EXERCISE AIM:
Look through the listing below, find every line with the string "switch", and copy it.

GIVEN RECORDS:
==================================================
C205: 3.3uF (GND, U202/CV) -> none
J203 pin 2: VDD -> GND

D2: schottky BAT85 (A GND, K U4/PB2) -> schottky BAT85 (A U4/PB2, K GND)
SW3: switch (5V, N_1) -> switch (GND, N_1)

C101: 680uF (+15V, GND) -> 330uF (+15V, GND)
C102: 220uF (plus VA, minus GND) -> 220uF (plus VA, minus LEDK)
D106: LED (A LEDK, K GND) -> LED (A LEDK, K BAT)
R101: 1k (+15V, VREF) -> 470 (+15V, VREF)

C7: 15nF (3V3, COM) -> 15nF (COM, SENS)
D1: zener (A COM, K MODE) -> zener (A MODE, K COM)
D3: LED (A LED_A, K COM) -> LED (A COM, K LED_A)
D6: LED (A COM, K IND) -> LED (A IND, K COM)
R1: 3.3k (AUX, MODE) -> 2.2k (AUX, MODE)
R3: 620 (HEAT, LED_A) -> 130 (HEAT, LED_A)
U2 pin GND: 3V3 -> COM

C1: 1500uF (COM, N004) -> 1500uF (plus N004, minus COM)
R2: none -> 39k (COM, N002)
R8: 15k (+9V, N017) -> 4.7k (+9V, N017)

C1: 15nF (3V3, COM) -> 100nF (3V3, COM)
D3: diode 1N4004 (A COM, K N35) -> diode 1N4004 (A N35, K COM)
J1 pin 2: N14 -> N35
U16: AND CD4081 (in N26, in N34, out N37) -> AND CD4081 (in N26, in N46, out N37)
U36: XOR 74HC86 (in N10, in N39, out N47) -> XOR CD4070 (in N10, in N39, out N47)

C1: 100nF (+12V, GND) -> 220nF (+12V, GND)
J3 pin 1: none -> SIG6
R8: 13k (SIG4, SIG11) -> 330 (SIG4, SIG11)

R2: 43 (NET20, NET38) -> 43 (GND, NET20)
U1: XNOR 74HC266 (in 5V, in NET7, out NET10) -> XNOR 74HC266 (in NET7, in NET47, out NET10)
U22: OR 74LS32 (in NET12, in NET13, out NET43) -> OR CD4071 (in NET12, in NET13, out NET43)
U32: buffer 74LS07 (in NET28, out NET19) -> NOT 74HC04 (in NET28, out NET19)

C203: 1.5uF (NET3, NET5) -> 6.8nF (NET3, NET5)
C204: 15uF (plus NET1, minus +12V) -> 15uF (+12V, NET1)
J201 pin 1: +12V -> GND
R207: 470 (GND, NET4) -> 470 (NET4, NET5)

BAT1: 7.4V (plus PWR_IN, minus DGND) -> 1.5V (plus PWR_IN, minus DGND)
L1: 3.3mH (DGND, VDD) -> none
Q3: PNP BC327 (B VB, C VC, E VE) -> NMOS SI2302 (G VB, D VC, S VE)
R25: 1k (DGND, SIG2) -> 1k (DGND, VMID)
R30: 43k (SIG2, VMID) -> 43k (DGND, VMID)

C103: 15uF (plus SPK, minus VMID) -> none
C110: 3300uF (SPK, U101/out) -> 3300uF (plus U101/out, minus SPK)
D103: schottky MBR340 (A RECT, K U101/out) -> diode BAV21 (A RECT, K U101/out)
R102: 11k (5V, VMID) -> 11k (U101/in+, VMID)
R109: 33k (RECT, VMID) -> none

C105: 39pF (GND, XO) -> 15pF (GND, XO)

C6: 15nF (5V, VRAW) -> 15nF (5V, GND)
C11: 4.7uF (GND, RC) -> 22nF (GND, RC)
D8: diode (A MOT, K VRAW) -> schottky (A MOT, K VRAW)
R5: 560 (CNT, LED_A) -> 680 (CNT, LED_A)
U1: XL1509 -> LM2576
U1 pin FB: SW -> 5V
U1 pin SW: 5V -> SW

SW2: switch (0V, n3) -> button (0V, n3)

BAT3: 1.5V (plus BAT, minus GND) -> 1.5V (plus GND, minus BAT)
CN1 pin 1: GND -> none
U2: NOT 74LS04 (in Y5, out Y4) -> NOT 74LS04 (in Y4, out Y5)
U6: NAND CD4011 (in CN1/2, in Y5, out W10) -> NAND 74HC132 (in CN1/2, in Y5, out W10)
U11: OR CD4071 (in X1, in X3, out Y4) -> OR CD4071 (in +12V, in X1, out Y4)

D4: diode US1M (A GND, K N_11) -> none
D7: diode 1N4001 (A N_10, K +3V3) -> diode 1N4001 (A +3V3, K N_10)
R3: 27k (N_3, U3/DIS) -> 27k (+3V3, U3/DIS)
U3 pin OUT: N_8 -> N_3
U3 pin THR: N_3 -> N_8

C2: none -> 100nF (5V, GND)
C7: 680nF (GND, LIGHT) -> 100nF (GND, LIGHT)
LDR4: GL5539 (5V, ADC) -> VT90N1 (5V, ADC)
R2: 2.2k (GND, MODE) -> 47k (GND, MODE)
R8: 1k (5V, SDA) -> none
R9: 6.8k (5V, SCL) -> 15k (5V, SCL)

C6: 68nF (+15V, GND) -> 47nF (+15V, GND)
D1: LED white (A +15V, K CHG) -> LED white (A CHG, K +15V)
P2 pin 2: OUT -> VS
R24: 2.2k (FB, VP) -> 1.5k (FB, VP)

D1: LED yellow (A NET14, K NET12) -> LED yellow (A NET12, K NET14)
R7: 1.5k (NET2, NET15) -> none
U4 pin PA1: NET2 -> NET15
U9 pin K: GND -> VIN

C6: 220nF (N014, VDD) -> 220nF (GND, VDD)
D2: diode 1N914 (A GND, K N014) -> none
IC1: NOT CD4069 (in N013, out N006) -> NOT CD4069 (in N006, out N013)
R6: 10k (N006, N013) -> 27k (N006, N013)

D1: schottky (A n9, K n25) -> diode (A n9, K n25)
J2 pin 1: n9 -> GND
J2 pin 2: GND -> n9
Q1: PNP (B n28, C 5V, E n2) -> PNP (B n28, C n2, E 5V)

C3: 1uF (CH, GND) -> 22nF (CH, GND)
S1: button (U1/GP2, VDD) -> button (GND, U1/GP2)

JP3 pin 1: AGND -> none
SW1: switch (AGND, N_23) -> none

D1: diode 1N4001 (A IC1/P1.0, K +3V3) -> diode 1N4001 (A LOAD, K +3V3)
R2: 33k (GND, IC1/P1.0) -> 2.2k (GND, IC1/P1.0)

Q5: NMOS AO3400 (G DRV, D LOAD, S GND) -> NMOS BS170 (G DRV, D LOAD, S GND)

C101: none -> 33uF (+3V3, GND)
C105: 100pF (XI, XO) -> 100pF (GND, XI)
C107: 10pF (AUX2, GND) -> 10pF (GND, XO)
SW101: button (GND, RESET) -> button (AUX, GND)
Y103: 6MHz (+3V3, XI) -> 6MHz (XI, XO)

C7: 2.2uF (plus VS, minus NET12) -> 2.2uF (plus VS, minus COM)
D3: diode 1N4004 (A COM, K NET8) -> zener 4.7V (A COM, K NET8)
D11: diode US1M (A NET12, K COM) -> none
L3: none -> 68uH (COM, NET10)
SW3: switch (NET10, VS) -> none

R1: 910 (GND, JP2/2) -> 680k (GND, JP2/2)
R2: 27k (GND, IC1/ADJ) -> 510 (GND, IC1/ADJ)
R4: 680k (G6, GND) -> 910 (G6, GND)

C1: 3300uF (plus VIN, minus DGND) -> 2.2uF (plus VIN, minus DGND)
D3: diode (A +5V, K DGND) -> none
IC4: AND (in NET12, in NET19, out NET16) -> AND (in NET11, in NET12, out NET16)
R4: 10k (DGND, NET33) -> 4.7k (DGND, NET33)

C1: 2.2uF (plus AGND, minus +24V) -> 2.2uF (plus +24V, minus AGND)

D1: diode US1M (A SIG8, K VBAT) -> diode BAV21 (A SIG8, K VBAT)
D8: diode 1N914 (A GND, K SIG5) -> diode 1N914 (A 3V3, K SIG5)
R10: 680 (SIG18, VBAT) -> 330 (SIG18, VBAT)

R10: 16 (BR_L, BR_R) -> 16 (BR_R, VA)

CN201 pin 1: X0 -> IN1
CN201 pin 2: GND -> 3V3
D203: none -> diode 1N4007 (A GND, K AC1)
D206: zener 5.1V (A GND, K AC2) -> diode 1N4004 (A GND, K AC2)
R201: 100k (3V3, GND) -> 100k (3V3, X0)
==================================================
RESPONSE TO THE TASK:
SW3: switch (5V, N_1) -> switch (GND, N_1)
SW2: switch (0V, n3) -> button (0V, n3)
SW1: switch (AGND, N_23) -> none
SW3: switch (NET10, VS) -> none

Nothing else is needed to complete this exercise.